◆ EXERCISE: Scan the records for "purple". Report each line that includes it.

── PROVIDED RECORDS ──

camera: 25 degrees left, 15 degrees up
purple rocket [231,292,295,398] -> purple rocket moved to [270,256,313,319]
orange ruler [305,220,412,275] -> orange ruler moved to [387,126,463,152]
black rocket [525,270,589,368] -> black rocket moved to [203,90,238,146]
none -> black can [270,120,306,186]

───
── PROVIDED RECORDS ──

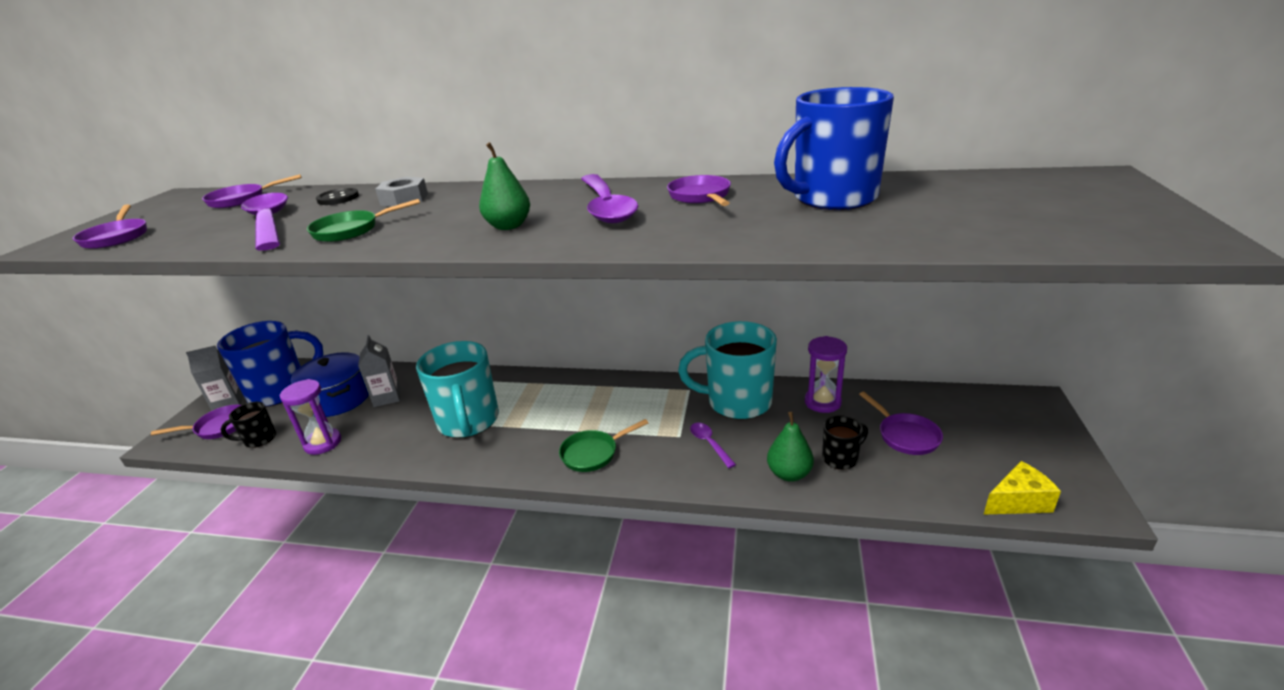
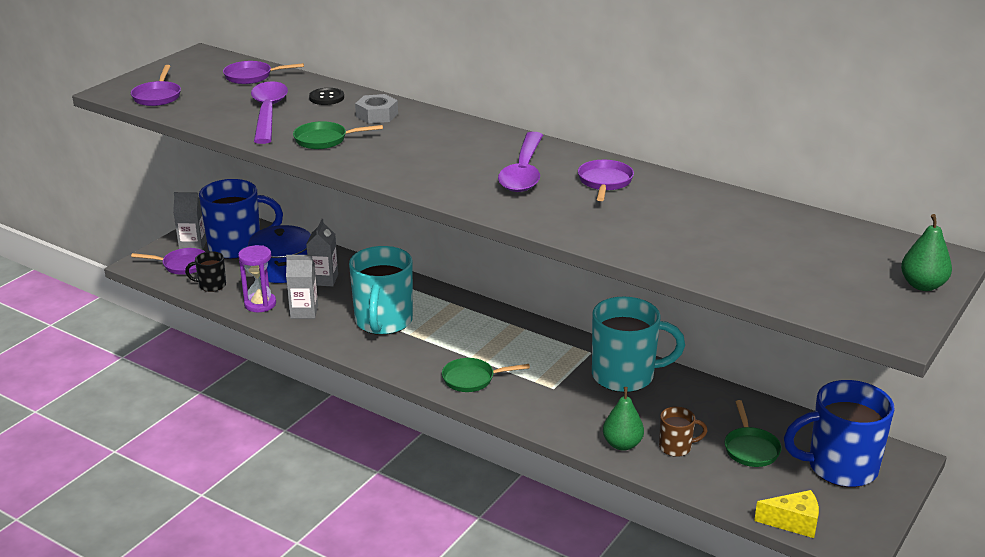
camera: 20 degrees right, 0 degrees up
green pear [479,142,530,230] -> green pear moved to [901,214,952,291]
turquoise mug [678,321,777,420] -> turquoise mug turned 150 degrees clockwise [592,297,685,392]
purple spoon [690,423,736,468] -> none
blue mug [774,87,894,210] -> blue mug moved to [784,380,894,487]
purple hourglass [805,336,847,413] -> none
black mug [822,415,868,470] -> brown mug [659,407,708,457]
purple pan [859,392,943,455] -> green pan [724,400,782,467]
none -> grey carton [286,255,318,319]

───
── PROVIDED RECORDS ──

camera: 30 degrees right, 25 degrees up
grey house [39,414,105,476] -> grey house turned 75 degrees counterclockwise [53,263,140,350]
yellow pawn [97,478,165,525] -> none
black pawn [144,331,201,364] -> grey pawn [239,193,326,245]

───

◆ EXERCISE SOLUTION:
purple rocket [231,292,295,398] -> purple rocket moved to [270,256,313,319]
purple spoon [690,423,736,468] -> none
purple hourglass [805,336,847,413] -> none
purple pan [859,392,943,455] -> green pan [724,400,782,467]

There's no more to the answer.